=== RECORD SET ===

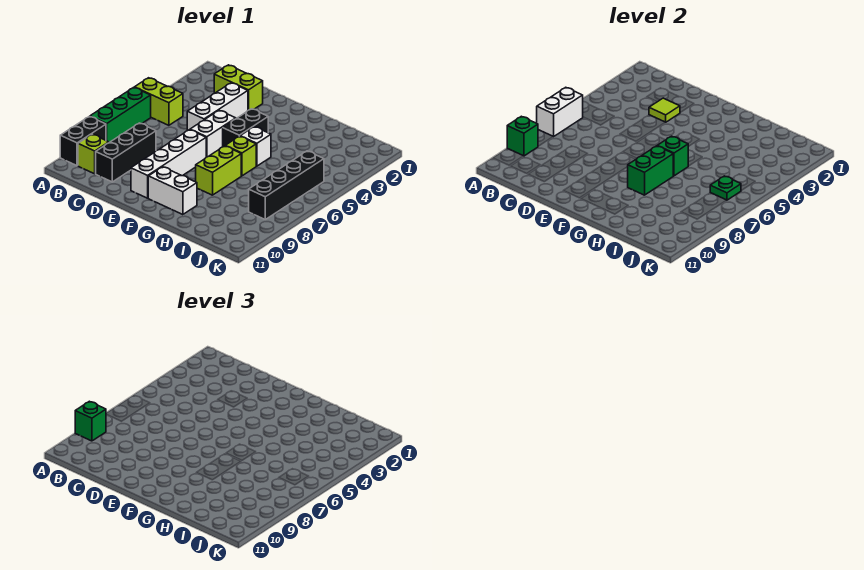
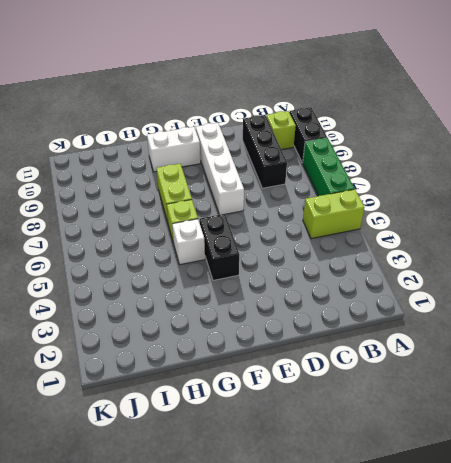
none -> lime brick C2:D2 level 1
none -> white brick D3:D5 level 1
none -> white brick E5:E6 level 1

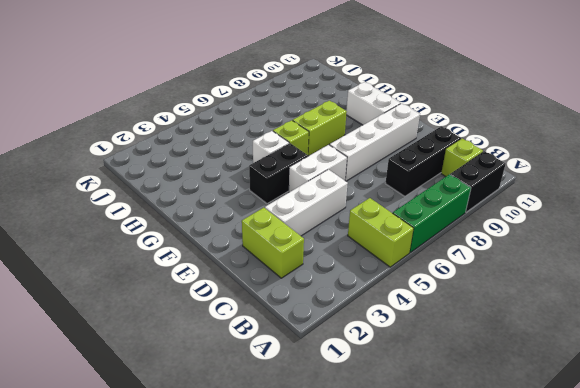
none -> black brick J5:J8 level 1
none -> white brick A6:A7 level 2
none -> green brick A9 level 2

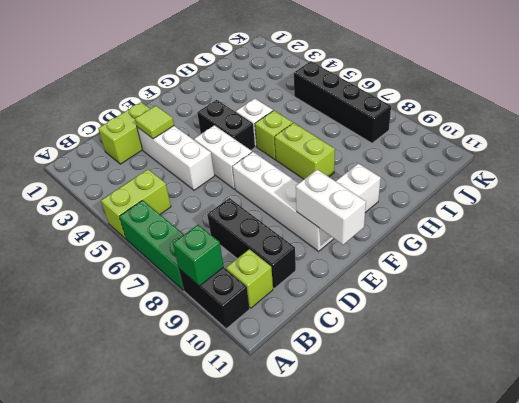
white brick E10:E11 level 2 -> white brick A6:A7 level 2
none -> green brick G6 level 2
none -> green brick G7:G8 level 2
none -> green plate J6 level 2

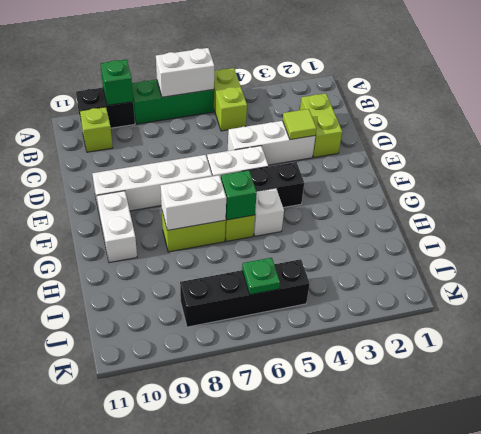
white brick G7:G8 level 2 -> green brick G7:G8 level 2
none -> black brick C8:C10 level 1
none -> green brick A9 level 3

===

- **INSTRUCTIONS FOR THE TASK**: Could you restate each record word for word, keeping the pictures out?

- **REPLY**:
none -> lime brick C2:D2 level 1
none -> white brick D3:D5 level 1
none -> white brick E5:E6 level 1

none -> black brick J5:J8 level 1
none -> white brick A6:A7 level 2
none -> green brick A9 level 2

white brick E10:E11 level 2 -> white brick A6:A7 level 2
none -> green brick G6 level 2
none -> green brick G7:G8 level 2
none -> green plate J6 level 2

white brick G7:G8 level 2 -> green brick G7:G8 level 2
none -> black brick C8:C10 level 1
none -> green brick A9 level 3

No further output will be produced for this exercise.